→ **Required action**
The copy should run from the line containing "grey calculator: 2 -> 0" through the last line of the entries below, exactly as written, with pictures omitted.

→ **Dataset excerpts**
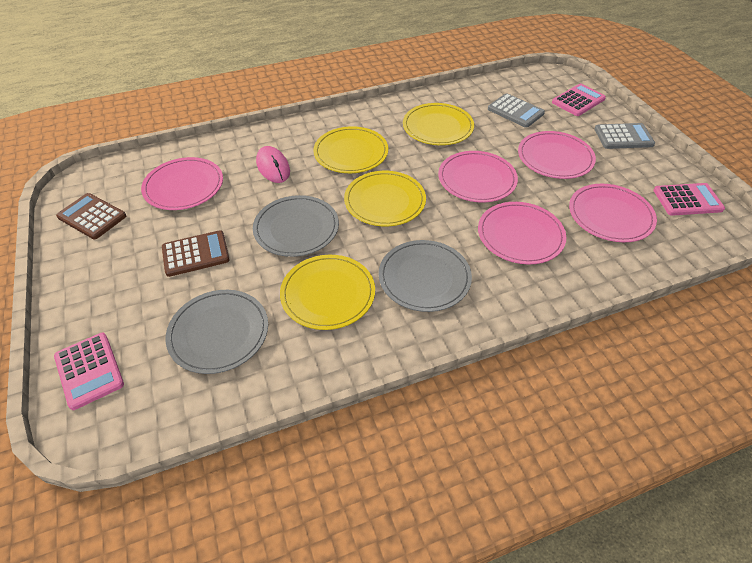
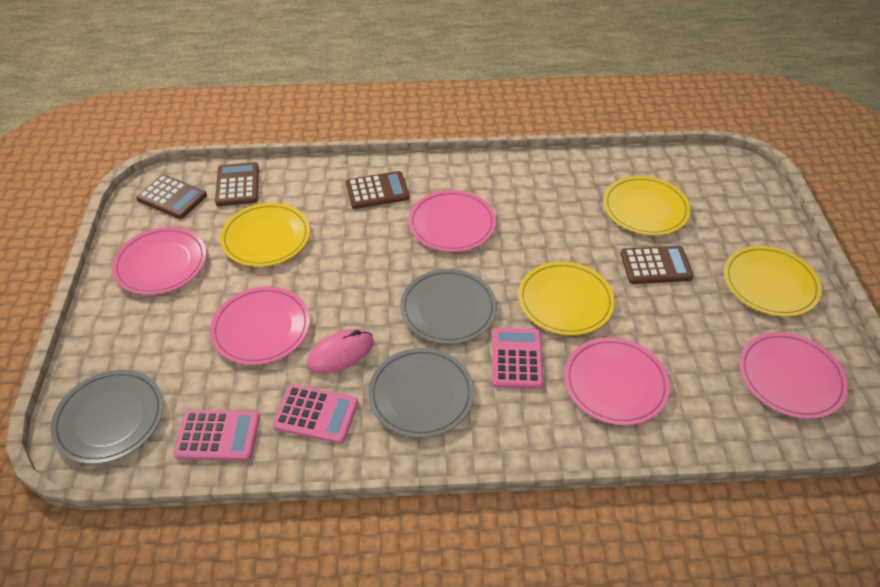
brown calculator: 2 -> 4
grey calculator: 2 -> 0

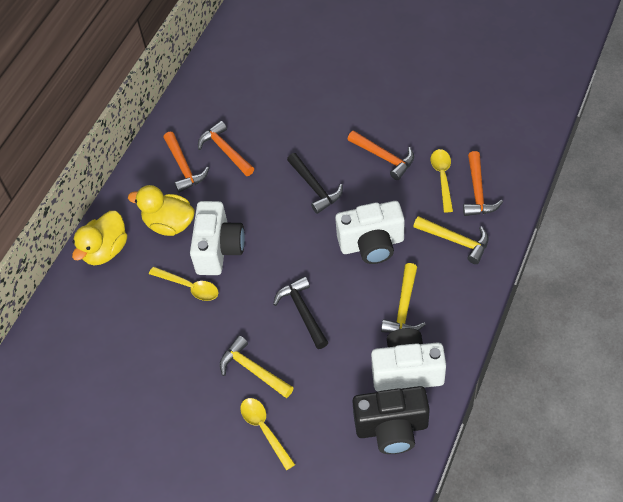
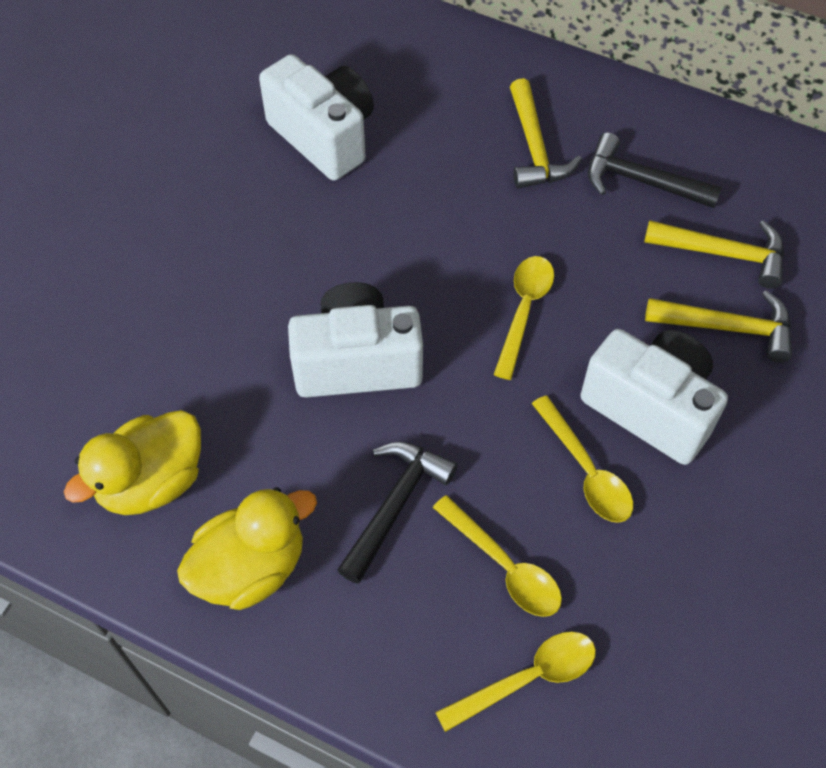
black camera: 1 -> 0
orange hammer: 4 -> 0
yellow spoon: 3 -> 4

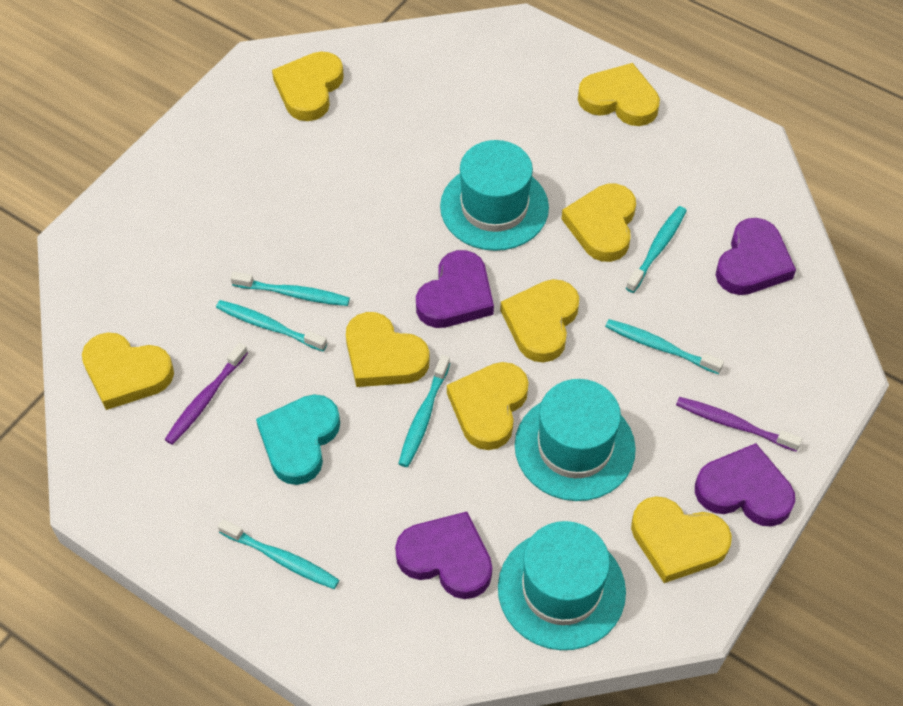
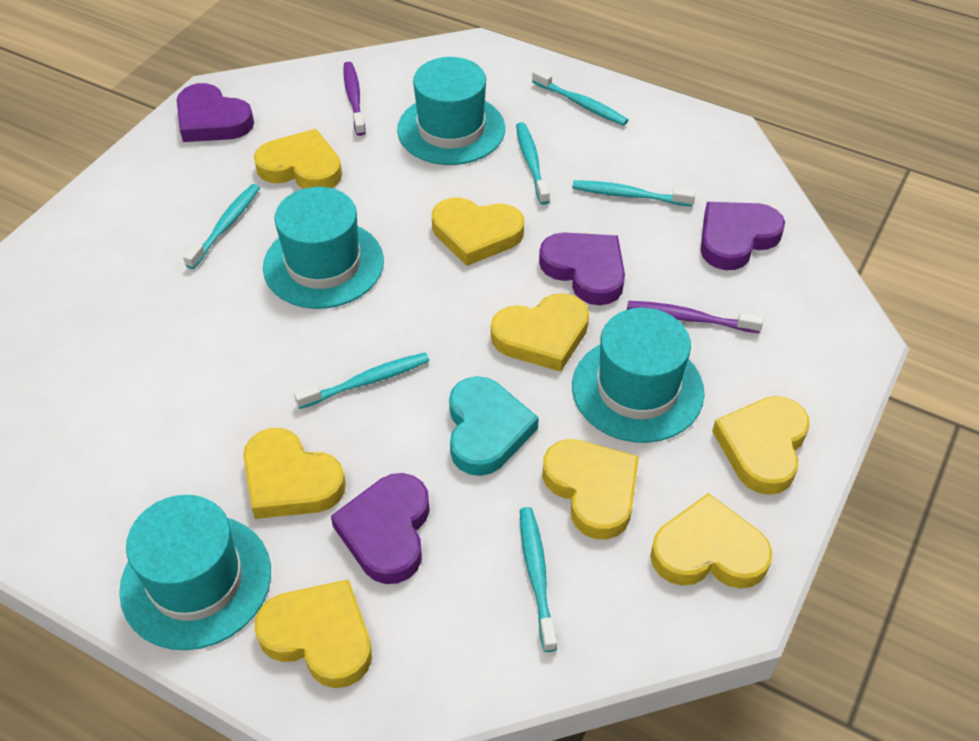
turquoise hat: 3 -> 4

→ **Written answer**
grey calculator: 2 -> 0

black camera: 1 -> 0
orange hammer: 4 -> 0
yellow spoon: 3 -> 4

turquoise hat: 3 -> 4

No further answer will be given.